◆ Problem statement
Starting at the line that contains "J3 pin 1: 3V3 -> DGND", print every remaining line of the entries, unchanged, and output nothing more.
++++ The data
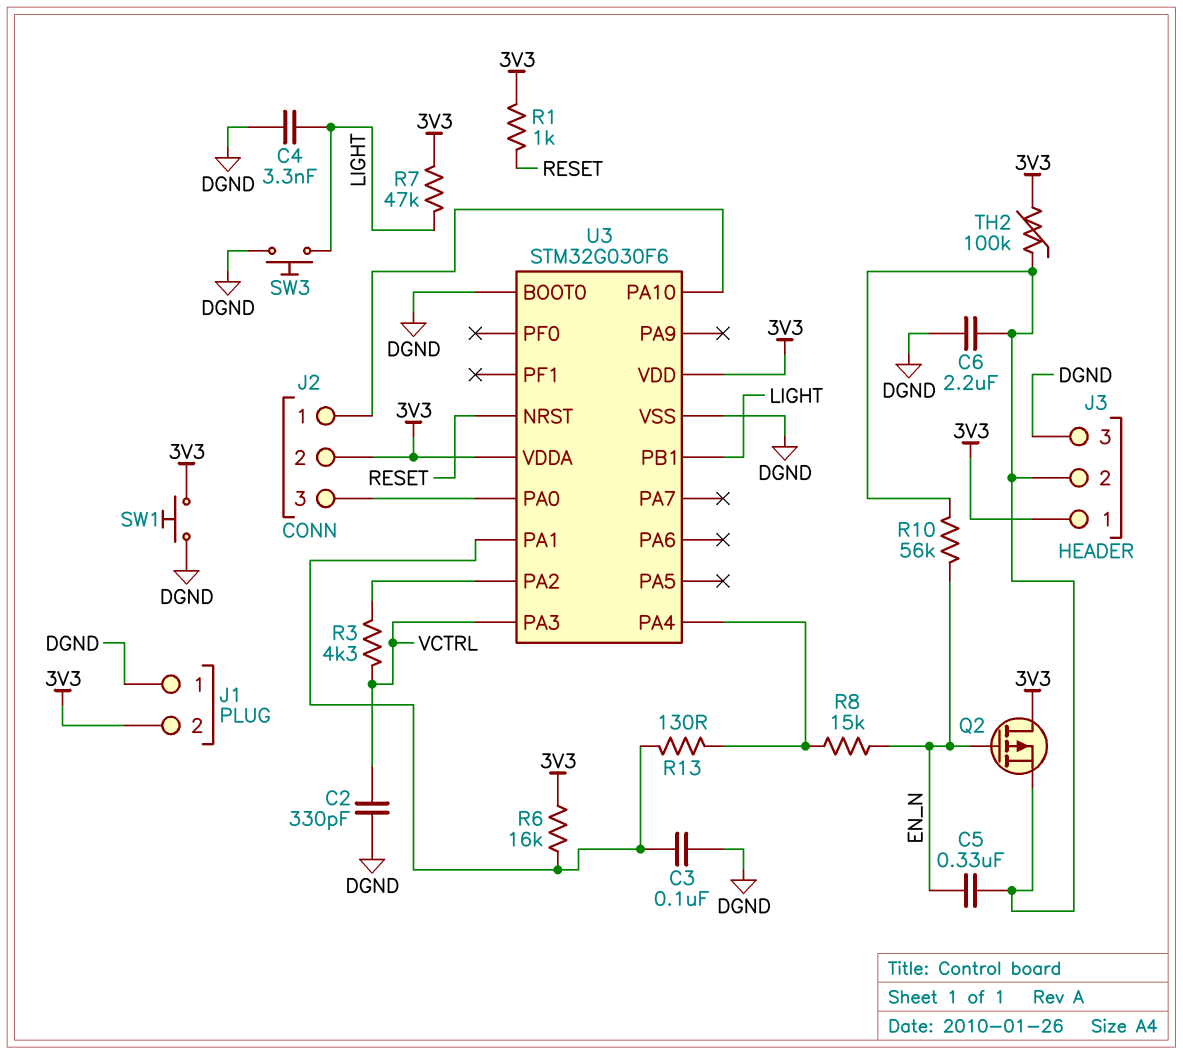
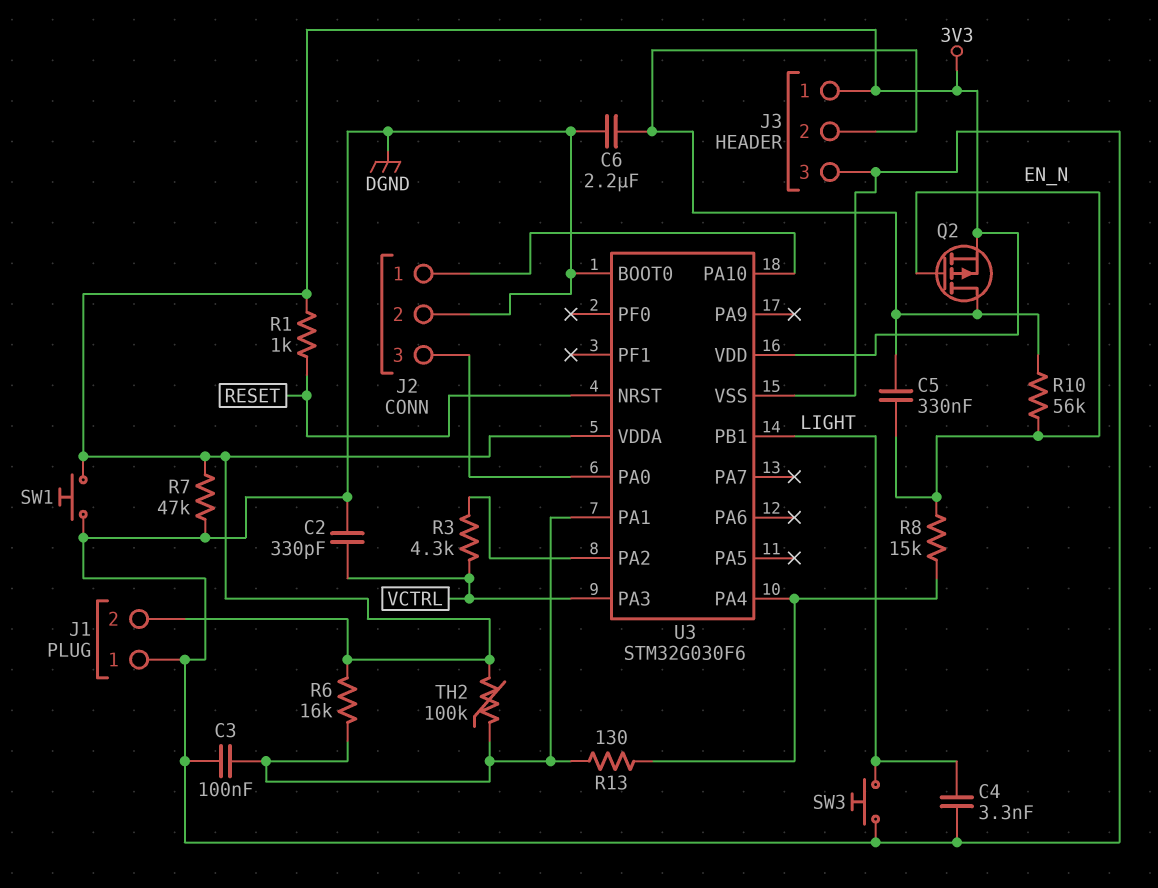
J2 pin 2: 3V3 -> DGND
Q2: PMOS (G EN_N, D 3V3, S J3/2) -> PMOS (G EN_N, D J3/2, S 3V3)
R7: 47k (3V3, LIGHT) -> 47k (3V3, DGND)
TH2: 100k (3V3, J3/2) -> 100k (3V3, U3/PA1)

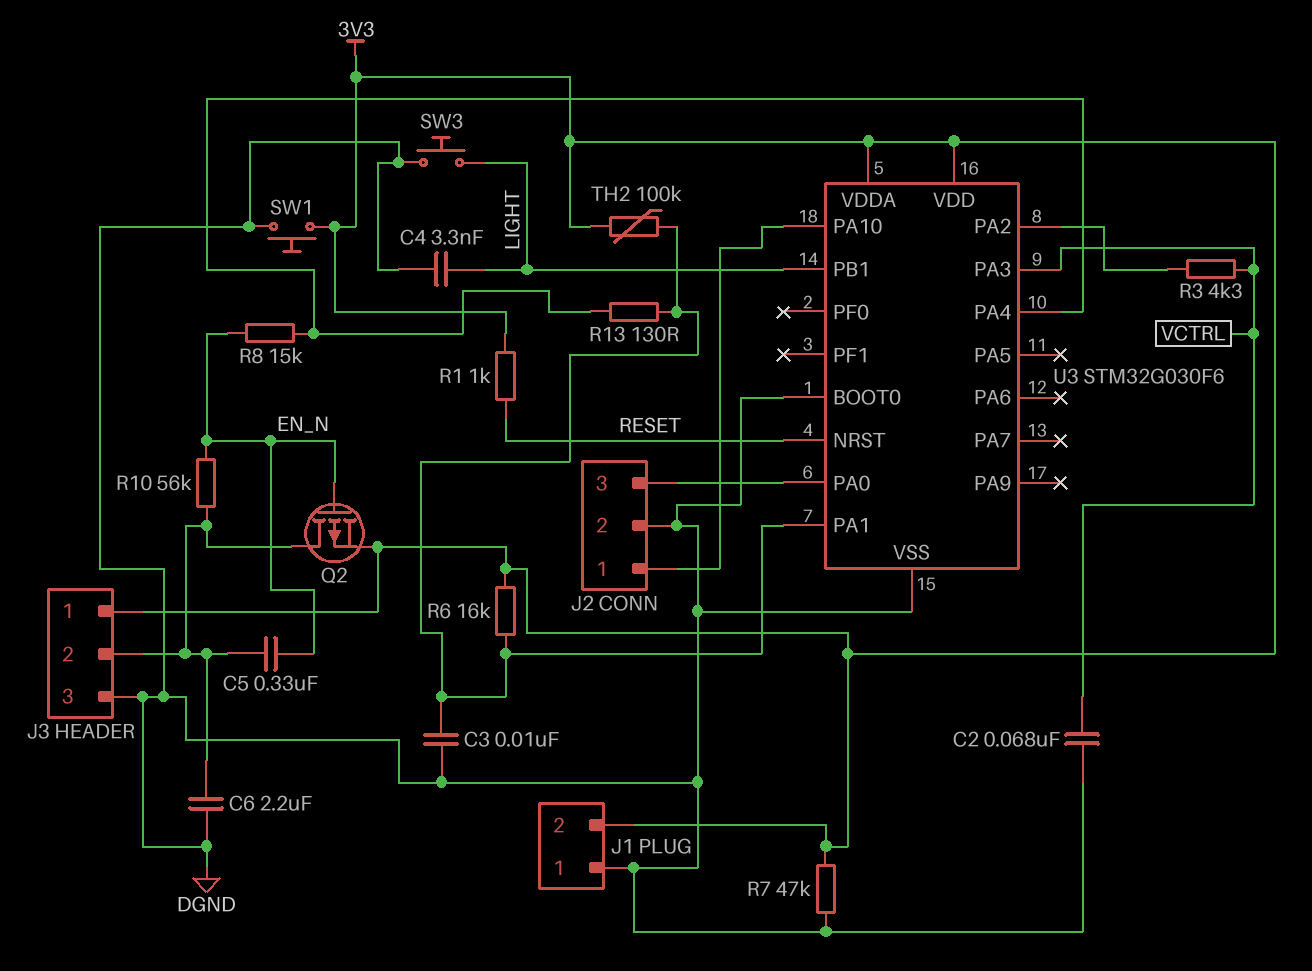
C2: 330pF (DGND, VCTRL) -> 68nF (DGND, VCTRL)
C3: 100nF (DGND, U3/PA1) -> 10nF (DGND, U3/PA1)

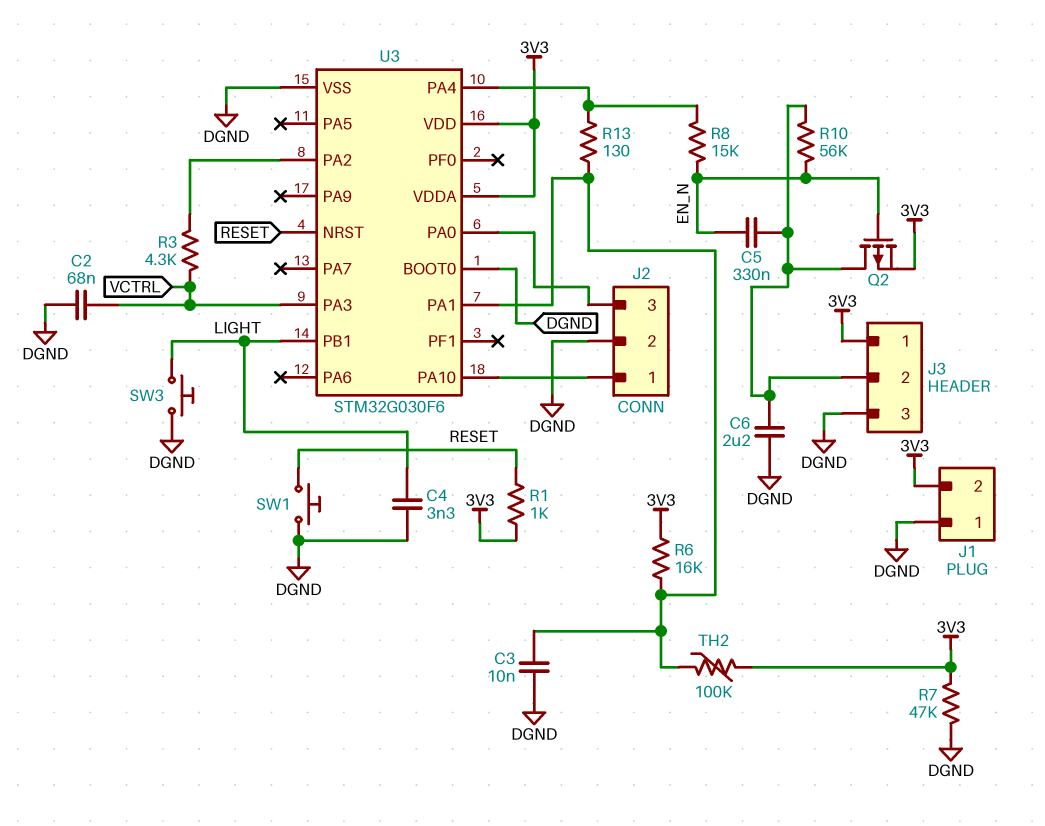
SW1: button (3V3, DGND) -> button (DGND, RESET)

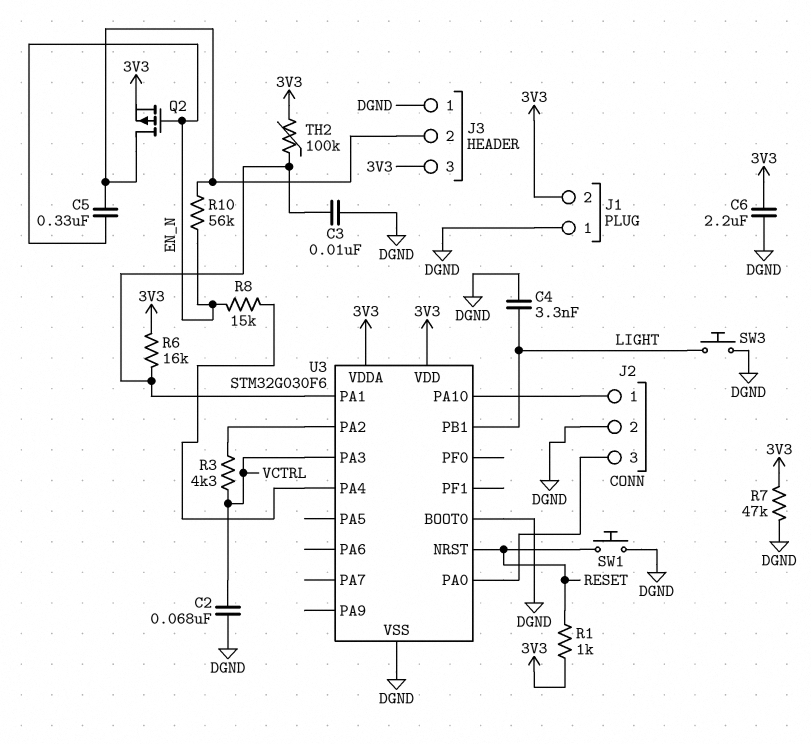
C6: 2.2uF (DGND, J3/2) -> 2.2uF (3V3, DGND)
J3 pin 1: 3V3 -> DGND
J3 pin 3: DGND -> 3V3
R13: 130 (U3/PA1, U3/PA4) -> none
++++++++
◆ Answer to the exercise
J3 pin 1: 3V3 -> DGND
J3 pin 3: DGND -> 3V3
R13: 130 (U3/PA1, U3/PA4) -> none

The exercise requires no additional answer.